WHAT TO WORK ON> Please write the listing below out again exactly, leaving every picture behind.

DATASET EXTRACT>
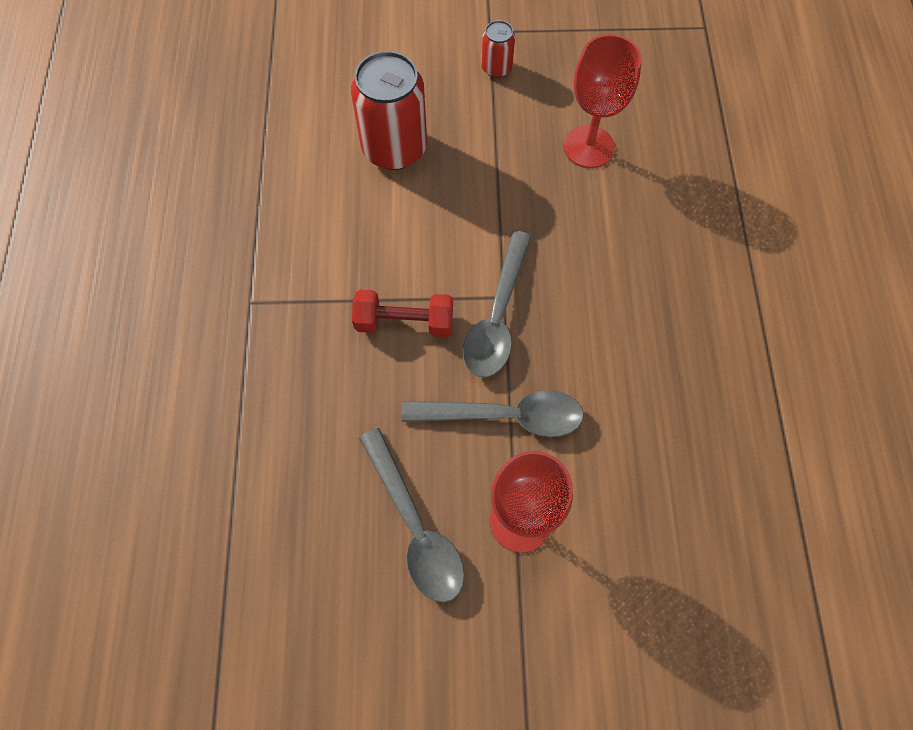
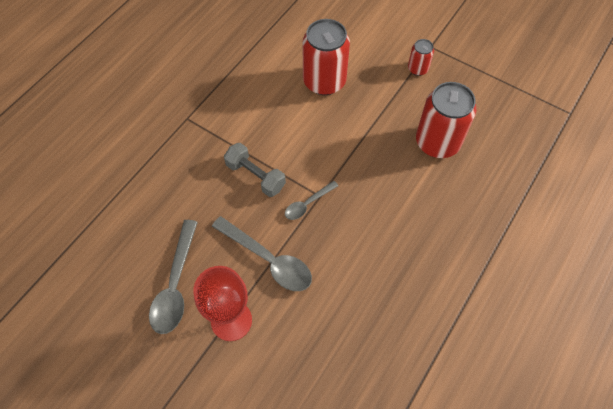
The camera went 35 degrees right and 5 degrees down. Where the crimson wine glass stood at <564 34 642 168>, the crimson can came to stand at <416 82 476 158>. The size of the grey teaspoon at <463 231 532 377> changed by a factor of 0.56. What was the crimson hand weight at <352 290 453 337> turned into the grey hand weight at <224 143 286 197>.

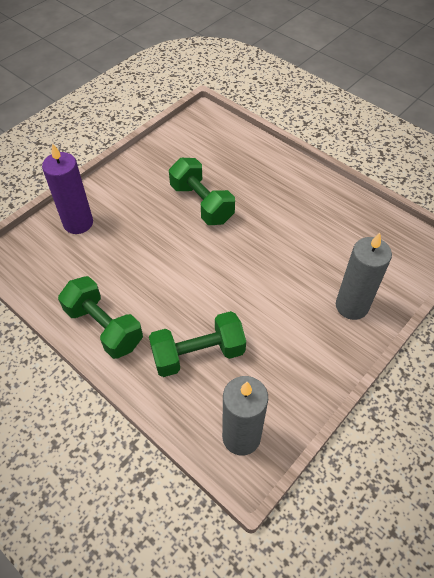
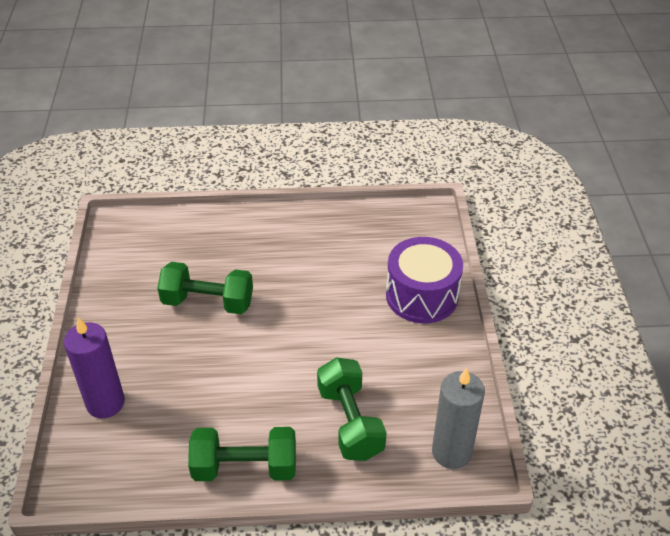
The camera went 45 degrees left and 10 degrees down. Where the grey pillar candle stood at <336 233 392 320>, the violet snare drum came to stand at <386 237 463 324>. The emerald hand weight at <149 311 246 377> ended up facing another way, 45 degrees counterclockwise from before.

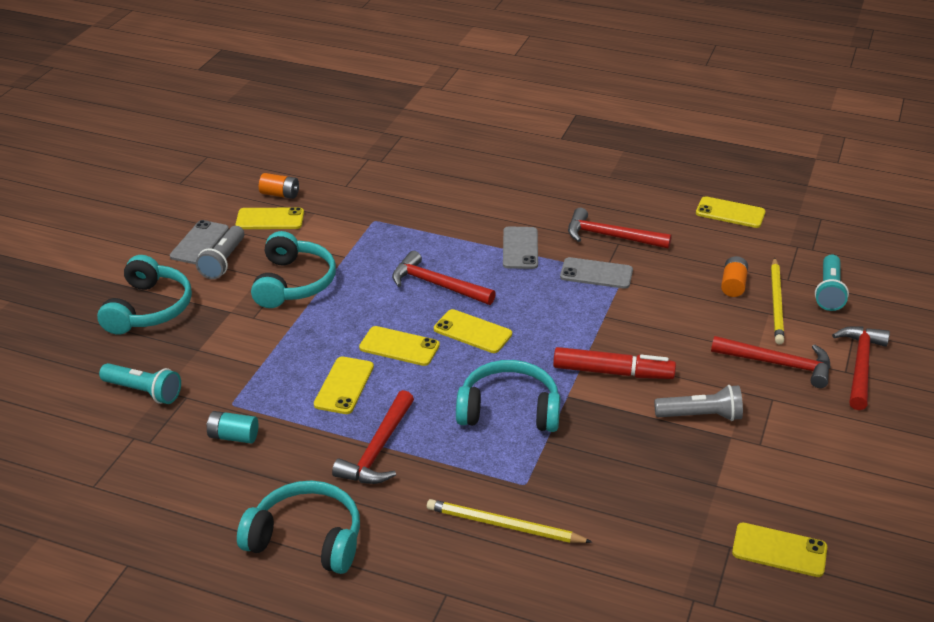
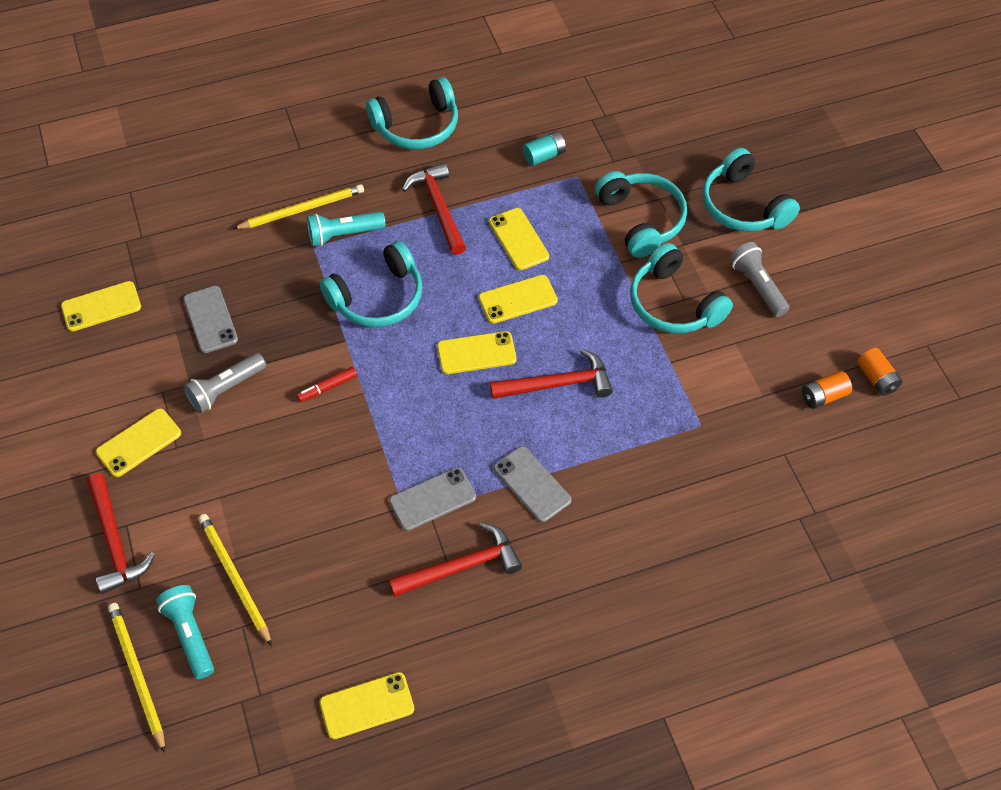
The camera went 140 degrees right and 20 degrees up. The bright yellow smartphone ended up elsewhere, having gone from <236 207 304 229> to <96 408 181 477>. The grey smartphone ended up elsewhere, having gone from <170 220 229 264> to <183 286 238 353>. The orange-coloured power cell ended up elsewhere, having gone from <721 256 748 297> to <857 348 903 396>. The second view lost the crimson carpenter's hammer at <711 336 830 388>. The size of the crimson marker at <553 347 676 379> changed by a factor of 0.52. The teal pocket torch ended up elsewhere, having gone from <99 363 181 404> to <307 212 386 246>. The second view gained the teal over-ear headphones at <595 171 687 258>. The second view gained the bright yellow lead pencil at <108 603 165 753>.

SOLVED EXERCISE>
The camera went 35 degrees right and 5 degrees down. Where the crimson wine glass stood at <564 34 642 168>, the crimson can came to stand at <416 82 476 158>. The size of the grey teaspoon at <463 231 532 377> changed by a factor of 0.56. What was the crimson hand weight at <352 290 453 337> turned into the grey hand weight at <224 143 286 197>.

The camera went 45 degrees left and 10 degrees down. Where the grey pillar candle stood at <336 233 392 320>, the violet snare drum came to stand at <386 237 463 324>. The emerald hand weight at <149 311 246 377> ended up facing another way, 45 degrees counterclockwise from before.

The camera went 140 degrees right and 20 degrees up. The bright yellow smartphone ended up elsewhere, having gone from <236 207 304 229> to <96 408 181 477>. The grey smartphone ended up elsewhere, having gone from <170 220 229 264> to <183 286 238 353>. The orange-coloured power cell ended up elsewhere, having gone from <721 256 748 297> to <857 348 903 396>. The second view lost the crimson carpenter's hammer at <711 336 830 388>. The size of the crimson marker at <553 347 676 379> changed by a factor of 0.52. The teal pocket torch ended up elsewhere, having gone from <99 363 181 404> to <307 212 386 246>. The second view gained the teal over-ear headphones at <595 171 687 258>. The second view gained the bright yellow lead pencil at <108 603 165 753>.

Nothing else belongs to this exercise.